** AVAILABLE DATA follows **

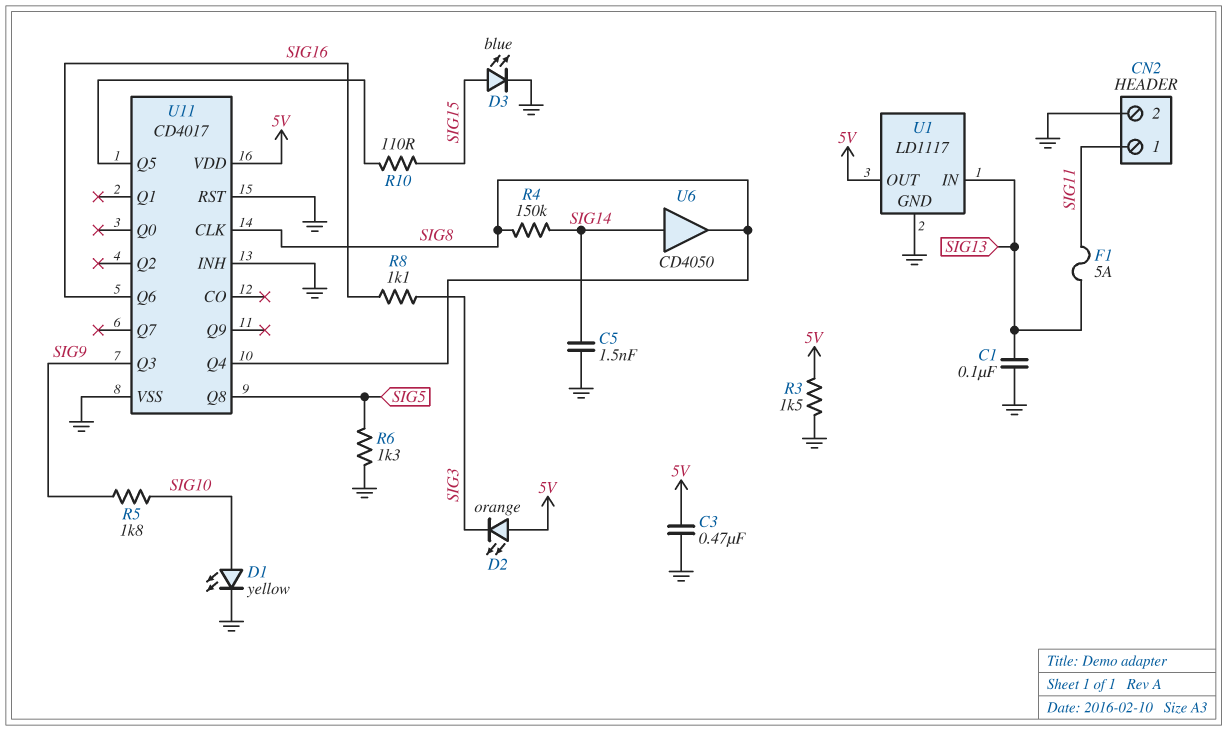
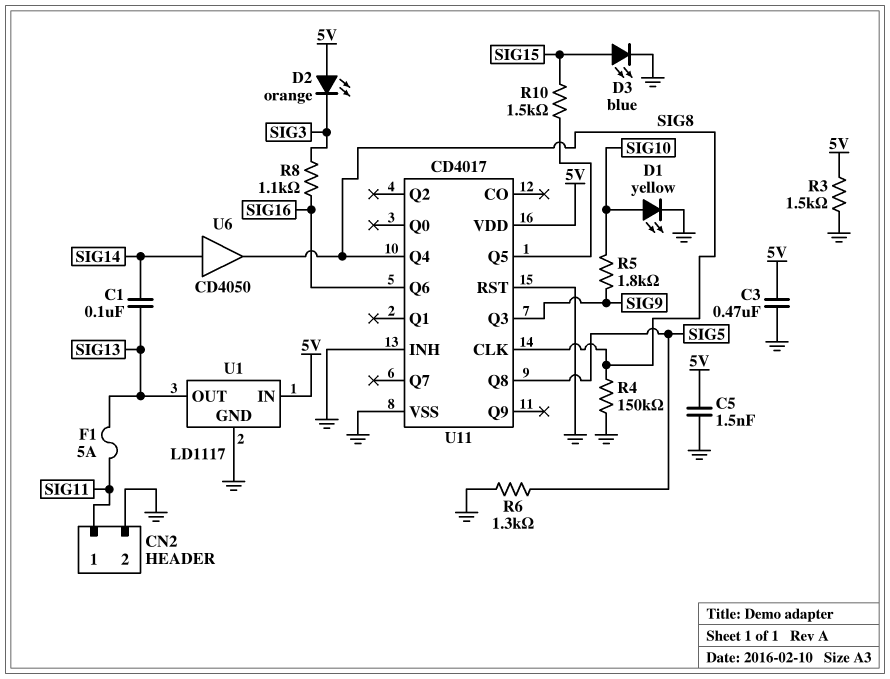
C1: 100nF (GND, SIG13) -> 100nF (SIG13, SIG14)
C5: 1.5nF (GND, SIG14) -> 1.5nF (5V, GND)
R4: 150k (SIG8, SIG14) -> 150k (GND, SIG8)
R10: 110 (SIG15, U11/Q5) -> 1.5k (SIG15, U11/Q5)
U1 pin IN: SIG13 -> 5V
U1 pin OUT: 5V -> SIG13

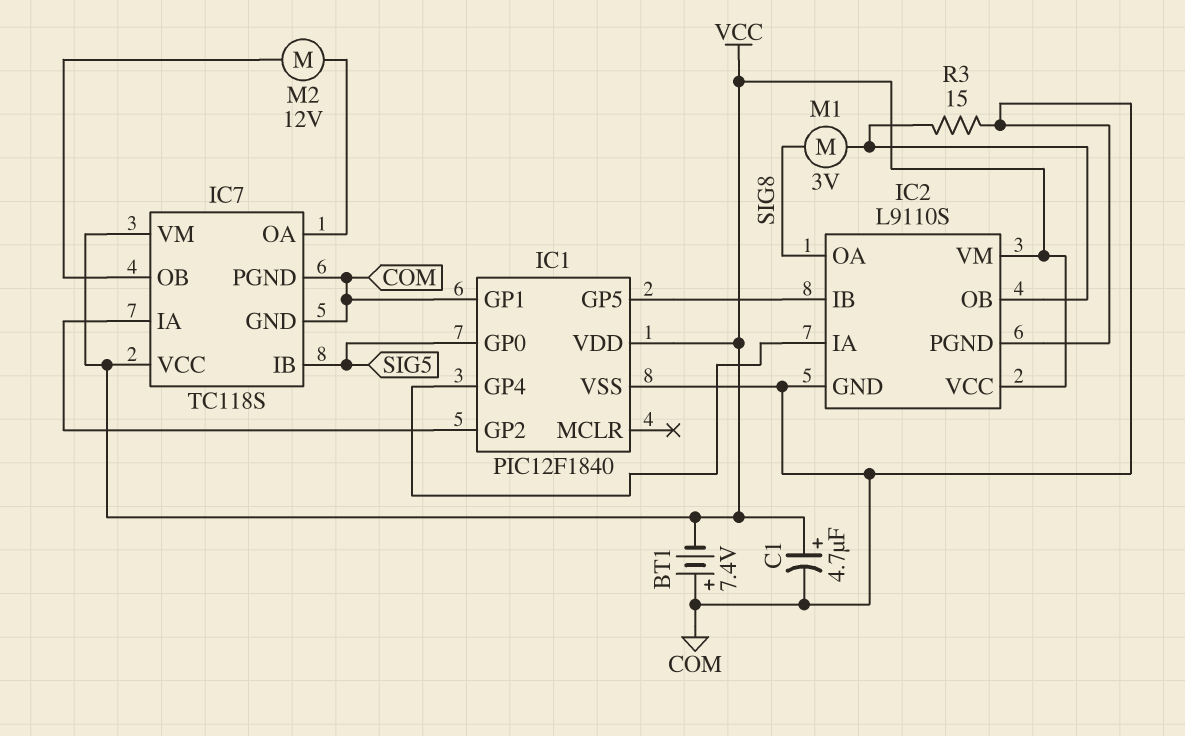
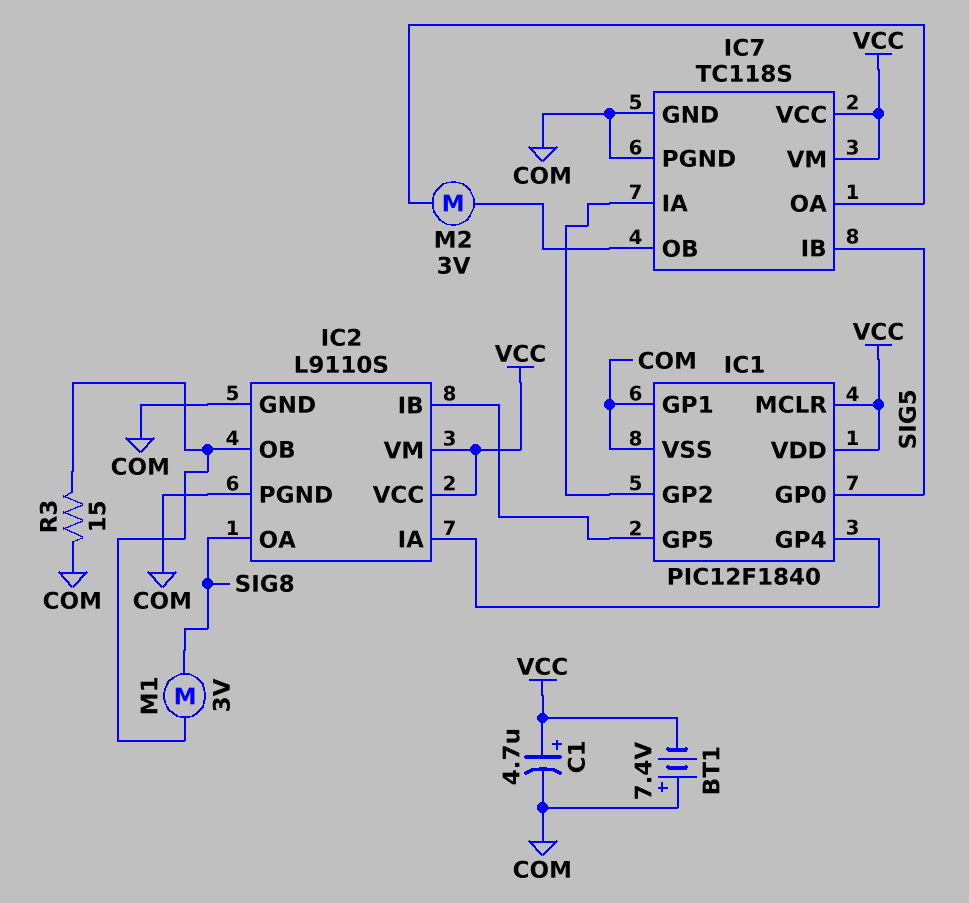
IC1 pin MCLR: none -> VCC
M2: motor 12V (IC7/OA, IC7/OB) -> motor 3V (IC7/OA, IC7/OB)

** End of AVAILABLE DATA **

TO DO:
Your copy should match the records above word for word, but without images.

REPLY:
C1: 100nF (GND, SIG13) -> 100nF (SIG13, SIG14)
C5: 1.5nF (GND, SIG14) -> 1.5nF (5V, GND)
R4: 150k (SIG8, SIG14) -> 150k (GND, SIG8)
R10: 110 (SIG15, U11/Q5) -> 1.5k (SIG15, U11/Q5)
U1 pin IN: SIG13 -> 5V
U1 pin OUT: 5V -> SIG13

IC1 pin MCLR: none -> VCC
M2: motor 12V (IC7/OA, IC7/OB) -> motor 3V (IC7/OA, IC7/OB)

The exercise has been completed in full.